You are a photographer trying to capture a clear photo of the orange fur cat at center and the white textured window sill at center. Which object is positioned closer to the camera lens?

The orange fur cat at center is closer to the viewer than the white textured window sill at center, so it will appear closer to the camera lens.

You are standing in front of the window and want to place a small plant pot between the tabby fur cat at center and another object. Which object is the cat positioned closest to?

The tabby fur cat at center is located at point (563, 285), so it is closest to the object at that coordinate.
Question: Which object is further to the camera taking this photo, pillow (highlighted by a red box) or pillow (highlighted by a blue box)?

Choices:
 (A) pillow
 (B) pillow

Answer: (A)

______________________________

* **GIVEN INSTRUCTION**:
Rewrite these lines with "pillow" swapped for "cushion" wherever it occurs, and leave everything else unchanged.

* **WRITTEN REPLY**:
You are a photographer trying to capture a clear photo of the orange fur cat at center and the white textured window sill at center. Which object is positioned closer to the camera lens?

The orange fur cat at center is closer to the viewer than the white textured window sill at center, so it will appear closer to the camera lens.

You are standing in front of the window and want to place a small plant pot between the tabby fur cat at center and another object. Which object is the cat positioned closest to?

The tabby fur cat at center is located at point (563, 285), so it is closest to the object at that coordinate.
Question: Which object is further to the camera taking this photo, cushion (highlighted by a red box) or cushion (highlighted by a blue box)?

Choices:
 (A) cushion
 (B) cushion

Answer: (A)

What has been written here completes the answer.